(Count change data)
--- START ---
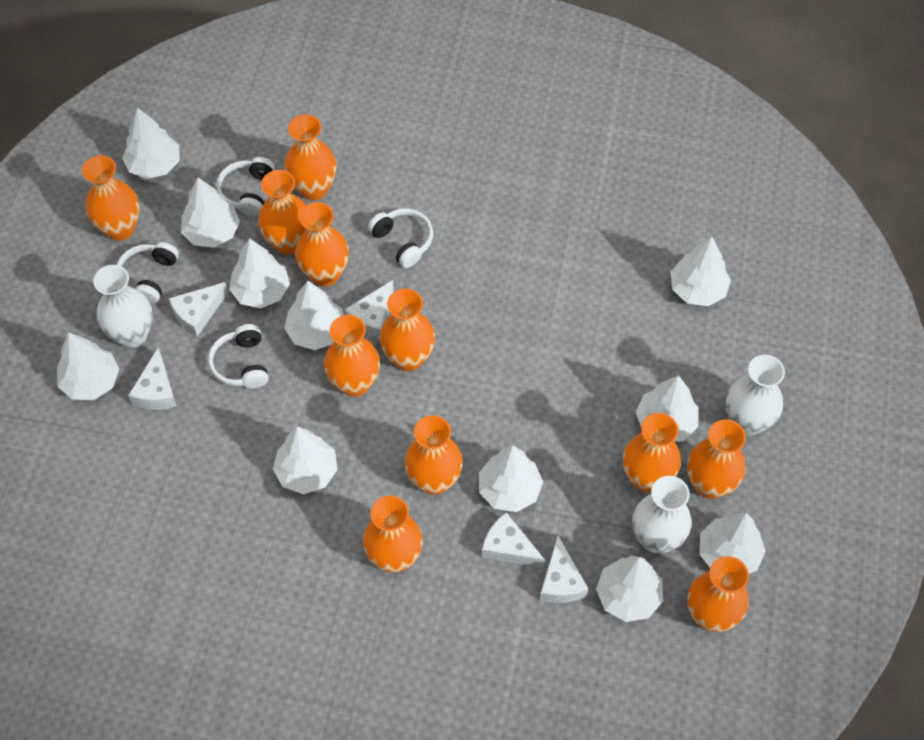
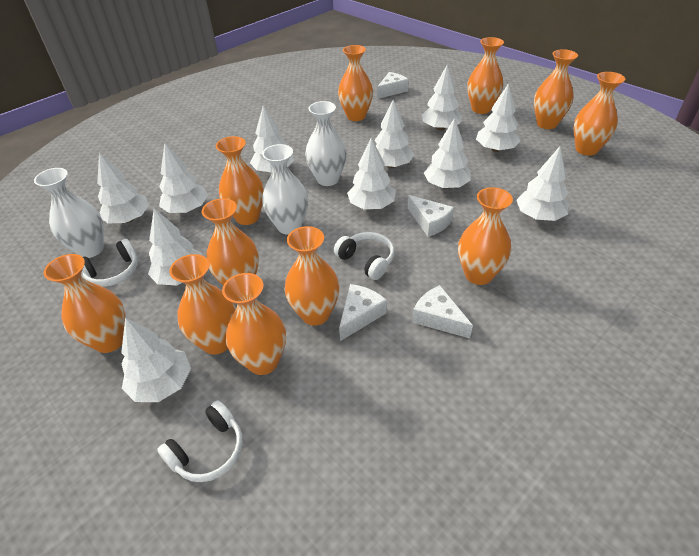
white cheese: [128,347,177,410] [169,282,228,337] [345,280,394,339] [482,512,545,568] [540,536,588,603] = 5 -> [339,284,387,341] [377,72,409,99] [408,195,454,237] [412,285,473,338] = 4
white headphones: [117,242,179,304] [208,324,269,388] [216,157,275,217] [368,209,433,268] = 4 -> [81,239,138,287] [157,400,243,482] [334,232,395,280] = 3

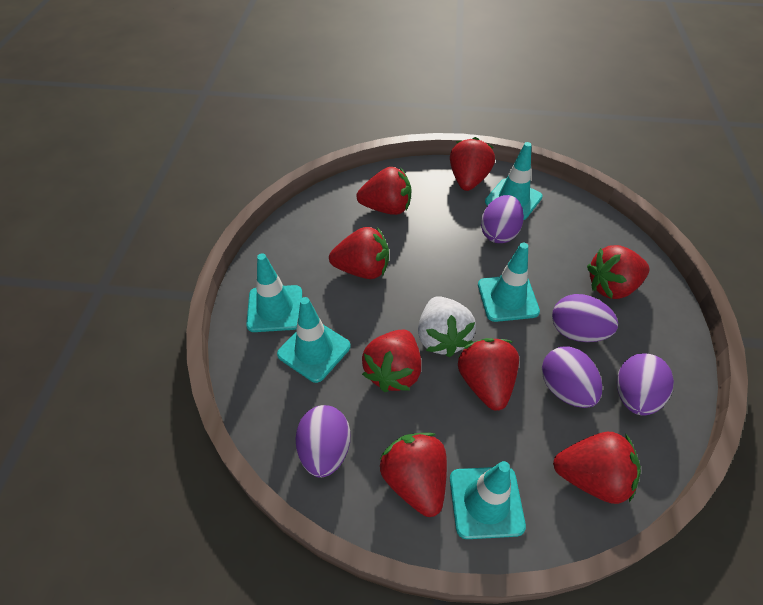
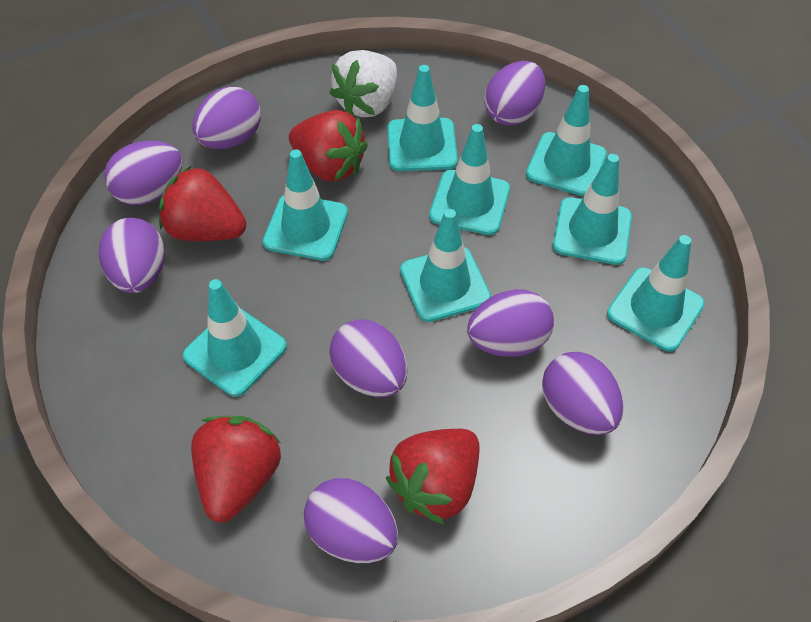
purple egg: [296,405,350,478] [481,195,524,243] [542,347,602,408] [552,294,618,342] [617,353,674,415] = 5 -> [99,218,165,293] [104,141,182,205] [192,87,261,149] [304,478,398,563] [329,319,407,397] [467,289,554,357] [484,61,545,126] [542,352,623,435] = 8
red strawberry: [329,227,389,279] [356,167,412,215] [362,329,421,392] [380,433,447,517] [450,137,495,191] [458,338,519,410] [553,432,641,504] [587,245,650,299] = 8 -> [159,165,246,241] [191,416,281,522] [289,110,368,182] [386,429,479,524] = 4
turquoise traffic cone: [246,253,302,332] [277,297,351,383] [450,461,526,539] [478,243,540,322] [485,142,543,220] = 5 -> [183,279,287,397] [263,150,348,261] [387,65,458,171] [400,209,491,322] [429,124,510,235] [526,85,607,196] [553,154,632,265] [607,235,705,352] = 8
--- END ---
No pictures should appear in the copy, which holds exactly the lines from the first line of the data through the line with "purple egg: [296,405,350,478]" and nothing else.

▶ [Answer area]
white cheese: [128,347,177,410] [169,282,228,337] [345,280,394,339] [482,512,545,568] [540,536,588,603] = 5 -> [339,284,387,341] [377,72,409,99] [408,195,454,237] [412,285,473,338] = 4
white headphones: [117,242,179,304] [208,324,269,388] [216,157,275,217] [368,209,433,268] = 4 -> [81,239,138,287] [157,400,243,482] [334,232,395,280] = 3

purple egg: [296,405,350,478] [481,195,524,243] [542,347,602,408] [552,294,618,342] [617,353,674,415] = 5 -> [99,218,165,293] [104,141,182,205] [192,87,261,149] [304,478,398,563] [329,319,407,397] [467,289,554,357] [484,61,545,126] [542,352,623,435] = 8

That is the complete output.